→ **The data**
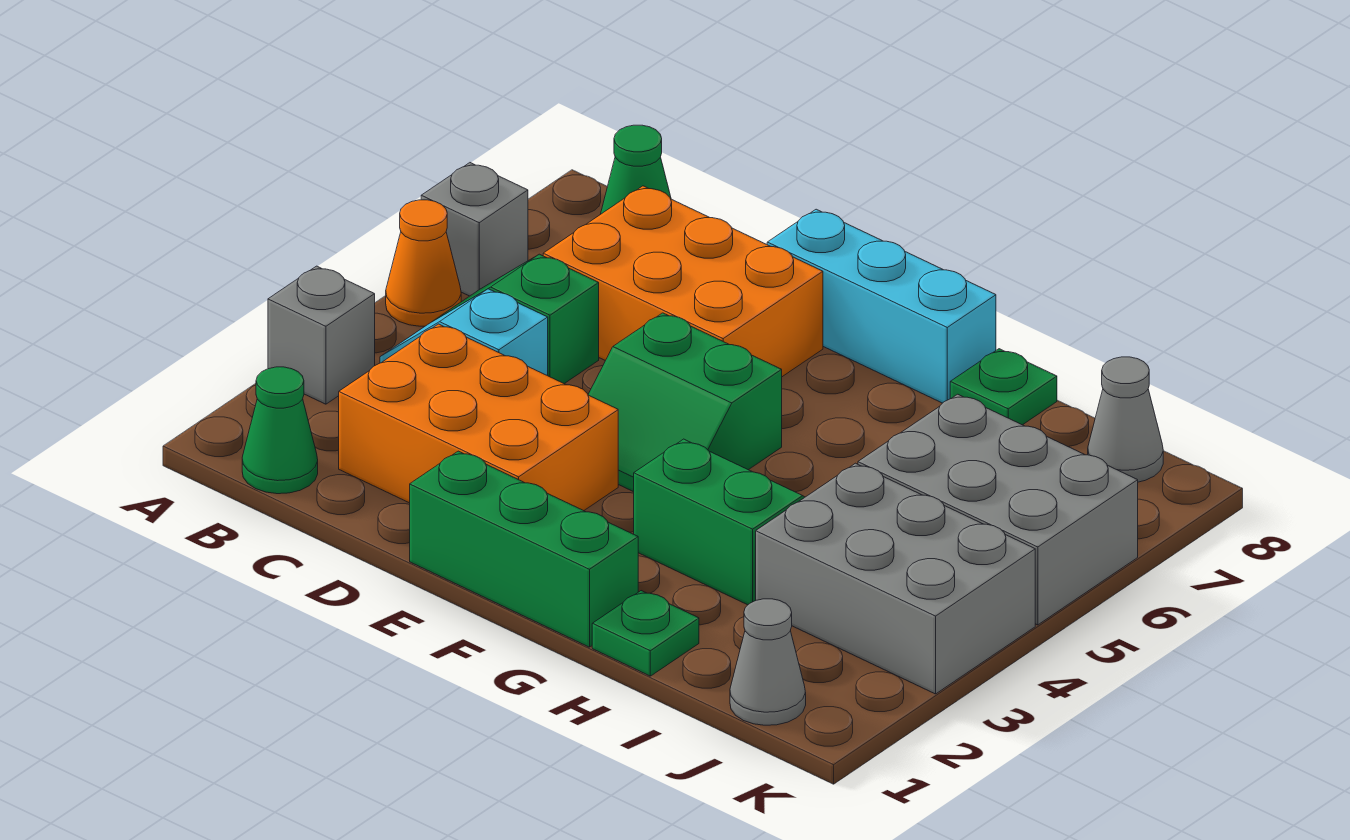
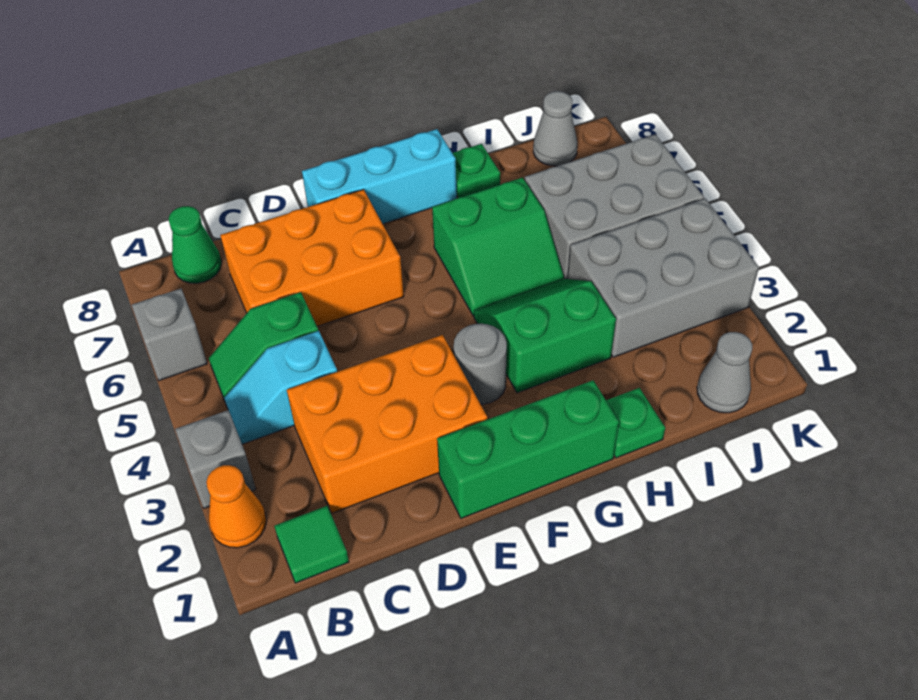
orange cone A5 level 1 -> orange cone A2 level 1
green cone B1 level 1 -> green tile B1 level 1
green slope E4:F5 level 1 top 5 -> green slope G5:H6 level 1 top 6
none -> grey round brick F3 level 1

→ **Assignment**
All of the lines above must be printed again exactly, and no picture may appear in the copy.

→ **Response**
orange cone A5 level 1 -> orange cone A2 level 1
green cone B1 level 1 -> green tile B1 level 1
green slope E4:F5 level 1 top 5 -> green slope G5:H6 level 1 top 6
none -> grey round brick F3 level 1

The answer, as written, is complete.